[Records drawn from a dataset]
────────────────────────────────────────
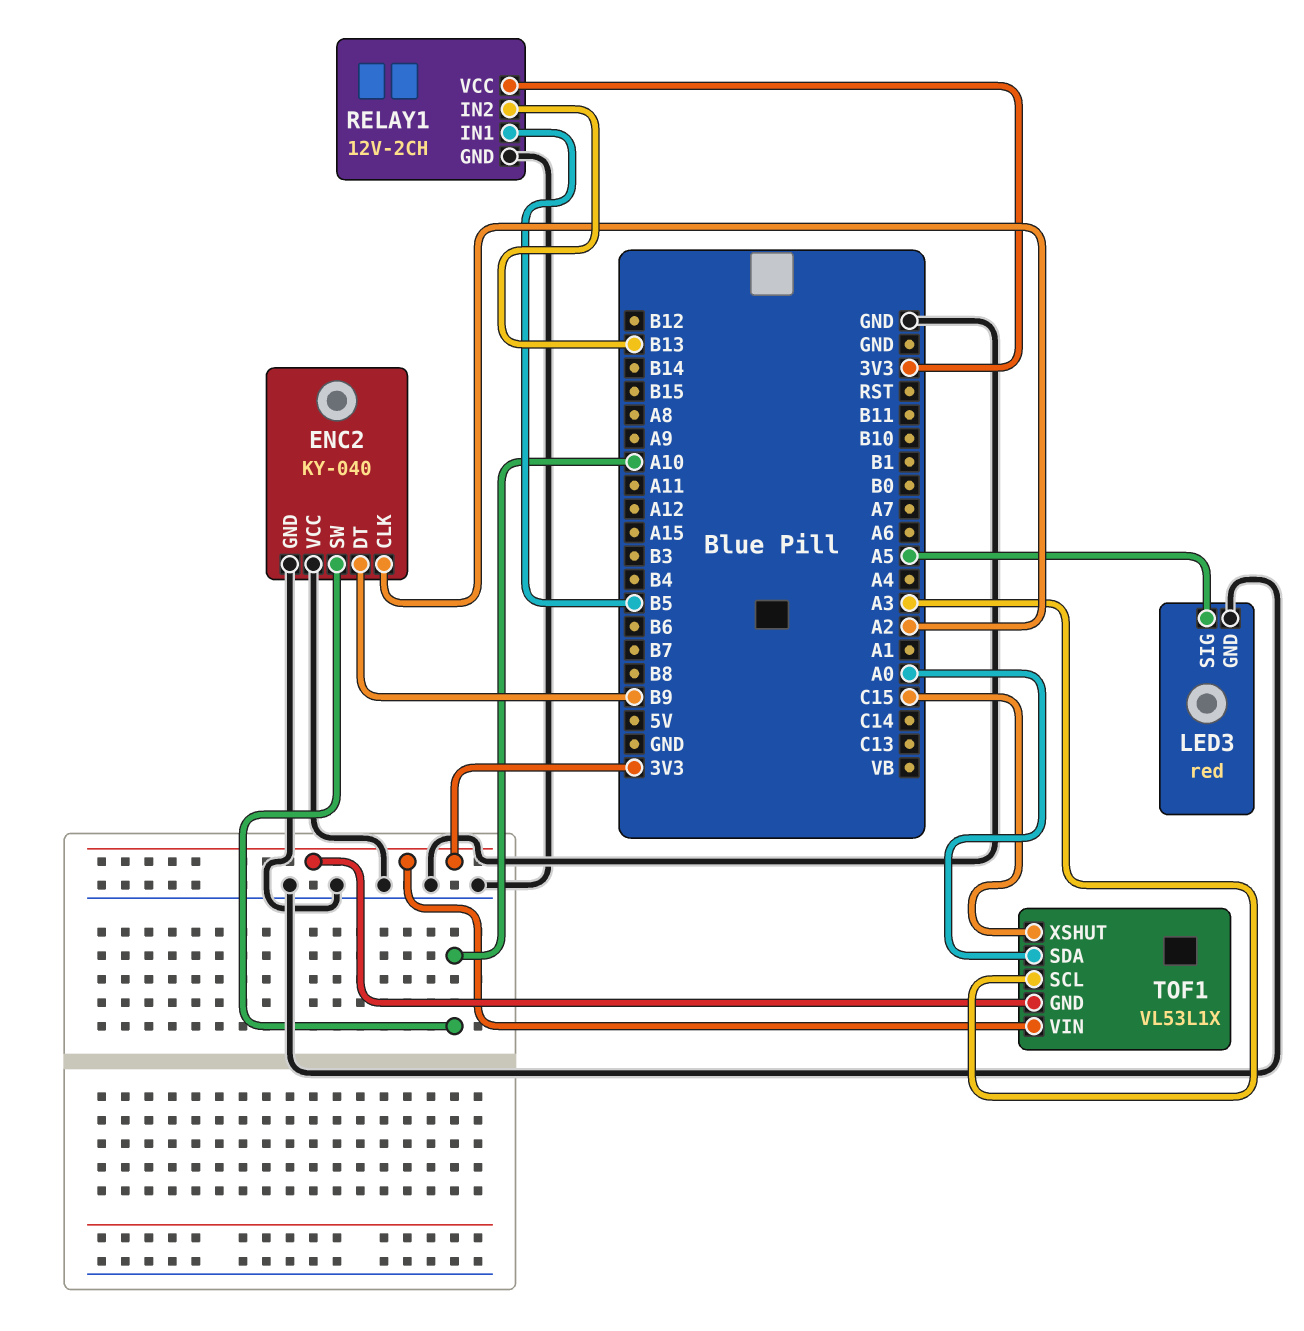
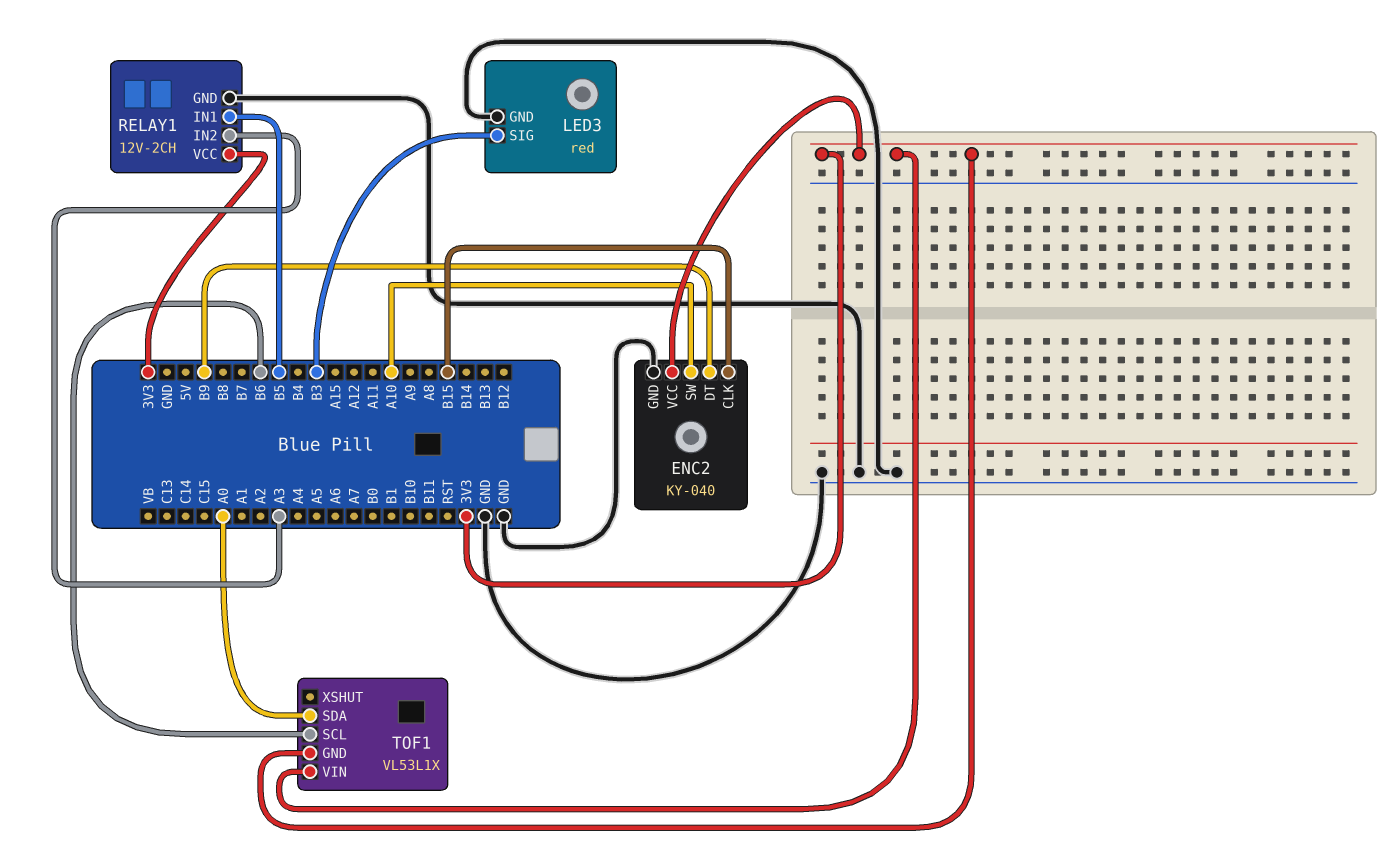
ENC2 pin CLK: A2 -> B15
ENC2 pin VCC: GND -> 3V3
LED3 pin SIG: A5 -> B3
RELAY1 pin IN2: B13 -> A3
TOF1 pin SCL: A3 -> B6
TOF1 pin XSHUT: C15 -> none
────────────────────────────────────────
> [WORK INSTRUCTION]
Return the records above exactly as written. Do not include their images.

> [SOLUTION FOR THIS PROBLEM]
ENC2 pin CLK: A2 -> B15
ENC2 pin VCC: GND -> 3V3
LED3 pin SIG: A5 -> B3
RELAY1 pin IN2: B13 -> A3
TOF1 pin SCL: A3 -> B6
TOF1 pin XSHUT: C15 -> none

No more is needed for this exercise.